## Exercise goal
Reproduce the rows below character for character, with no changes.

## Stored rows
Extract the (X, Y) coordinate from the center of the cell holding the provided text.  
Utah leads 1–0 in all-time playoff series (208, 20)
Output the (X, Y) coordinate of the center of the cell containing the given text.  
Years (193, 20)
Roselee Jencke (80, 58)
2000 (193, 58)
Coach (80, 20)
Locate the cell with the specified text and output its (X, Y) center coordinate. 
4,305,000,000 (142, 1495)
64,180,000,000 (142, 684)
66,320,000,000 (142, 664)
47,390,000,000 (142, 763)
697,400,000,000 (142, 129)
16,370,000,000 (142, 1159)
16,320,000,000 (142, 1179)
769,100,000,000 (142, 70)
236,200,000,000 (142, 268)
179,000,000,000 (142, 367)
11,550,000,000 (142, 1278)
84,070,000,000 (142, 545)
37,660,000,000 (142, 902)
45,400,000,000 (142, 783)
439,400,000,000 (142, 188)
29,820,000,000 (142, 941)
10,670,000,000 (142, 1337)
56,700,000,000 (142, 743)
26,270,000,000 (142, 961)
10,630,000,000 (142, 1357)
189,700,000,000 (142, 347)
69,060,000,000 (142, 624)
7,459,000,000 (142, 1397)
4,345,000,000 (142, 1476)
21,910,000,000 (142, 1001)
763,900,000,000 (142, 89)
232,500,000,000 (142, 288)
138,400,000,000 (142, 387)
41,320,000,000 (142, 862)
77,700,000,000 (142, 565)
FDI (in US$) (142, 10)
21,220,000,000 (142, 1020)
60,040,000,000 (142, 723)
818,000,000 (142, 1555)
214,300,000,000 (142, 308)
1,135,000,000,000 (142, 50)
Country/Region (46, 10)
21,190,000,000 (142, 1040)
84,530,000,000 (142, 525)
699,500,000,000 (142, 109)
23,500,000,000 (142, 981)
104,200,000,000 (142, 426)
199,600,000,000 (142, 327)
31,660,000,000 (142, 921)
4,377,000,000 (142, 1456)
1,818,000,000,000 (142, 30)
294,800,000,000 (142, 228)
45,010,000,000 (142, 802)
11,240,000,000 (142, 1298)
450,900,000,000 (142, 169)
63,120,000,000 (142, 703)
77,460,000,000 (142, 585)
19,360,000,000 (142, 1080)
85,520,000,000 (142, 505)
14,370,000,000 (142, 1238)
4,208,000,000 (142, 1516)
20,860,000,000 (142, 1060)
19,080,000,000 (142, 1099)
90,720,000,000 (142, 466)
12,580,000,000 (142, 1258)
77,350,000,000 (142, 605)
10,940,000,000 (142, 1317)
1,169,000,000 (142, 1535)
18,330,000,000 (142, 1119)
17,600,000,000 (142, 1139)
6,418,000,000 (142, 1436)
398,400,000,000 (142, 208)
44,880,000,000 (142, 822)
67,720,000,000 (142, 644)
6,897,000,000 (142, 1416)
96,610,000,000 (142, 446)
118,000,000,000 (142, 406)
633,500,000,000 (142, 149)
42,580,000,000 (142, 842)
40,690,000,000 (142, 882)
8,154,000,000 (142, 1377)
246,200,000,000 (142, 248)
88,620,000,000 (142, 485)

## Task solution
Extract the (X, Y) coordinate from the center of the cell holding the provided text.  
Utah leads 1–0 in all-time playoff series (208, 20)
Output the (X, Y) coordinate of the center of the cell containing the given text.  
Years (193, 20)
Roselee Jencke (80, 58)
2000 (193, 58)
Coach (80, 20)
Locate the cell with the specified text and output its (X, Y) center coordinate. 
4,305,000,000 (142, 1495)
64,180,000,000 (142, 684)
66,320,000,000 (142, 664)
47,390,000,000 (142, 763)
697,400,000,000 (142, 129)
16,370,000,000 (142, 1159)
16,320,000,000 (142, 1179)
769,100,000,000 (142, 70)
236,200,000,000 (142, 268)
179,000,000,000 (142, 367)
11,550,000,000 (142, 1278)
84,070,000,000 (142, 545)
37,660,000,000 (142, 902)
45,400,000,000 (142, 783)
439,400,000,000 (142, 188)
29,820,000,000 (142, 941)
10,670,000,000 (142, 1337)
56,700,000,000 (142, 743)
26,270,000,000 (142, 961)
10,630,000,000 (142, 1357)
189,700,000,000 (142, 347)
69,060,000,000 (142, 624)
7,459,000,000 (142, 1397)
4,345,000,000 (142, 1476)
21,910,000,000 (142, 1001)
763,900,000,000 (142, 89)
232,500,000,000 (142, 288)
138,400,000,000 (142, 387)
41,320,000,000 (142, 862)
77,700,000,000 (142, 565)
FDI (in US$) (142, 10)
21,220,000,000 (142, 1020)
60,040,000,000 (142, 723)
818,000,000 (142, 1555)
214,300,000,000 (142, 308)
1,135,000,000,000 (142, 50)
Country/Region (46, 10)
21,190,000,000 (142, 1040)
84,530,000,000 (142, 525)
699,500,000,000 (142, 109)
23,500,000,000 (142, 981)
104,200,000,000 (142, 426)
199,600,000,000 (142, 327)
31,660,000,000 (142, 921)
4,377,000,000 (142, 1456)
1,818,000,000,000 (142, 30)
294,800,000,000 (142, 228)
45,010,000,000 (142, 802)
11,240,000,000 (142, 1298)
450,900,000,000 (142, 169)
63,120,000,000 (142, 703)
77,460,000,000 (142, 585)
19,360,000,000 (142, 1080)
85,520,000,000 (142, 505)
14,370,000,000 (142, 1238)
4,208,000,000 (142, 1516)
20,860,000,000 (142, 1060)
19,080,000,000 (142, 1099)
90,720,000,000 (142, 466)
12,580,000,000 (142, 1258)
77,350,000,000 (142, 605)
10,940,000,000 (142, 1317)
1,169,000,000 (142, 1535)
18,330,000,000 (142, 1119)
17,600,000,000 (142, 1139)
6,418,000,000 (142, 1436)
398,400,000,000 (142, 208)
44,880,000,000 (142, 822)
67,720,000,000 (142, 644)
6,897,000,000 (142, 1416)
96,610,000,000 (142, 446)
118,000,000,000 (142, 406)
633,500,000,000 (142, 149)
42,580,000,000 (142, 842)
40,690,000,000 (142, 882)
8,154,000,000 (142, 1377)
246,200,000,000 (142, 248)
88,620,000,000 (142, 485)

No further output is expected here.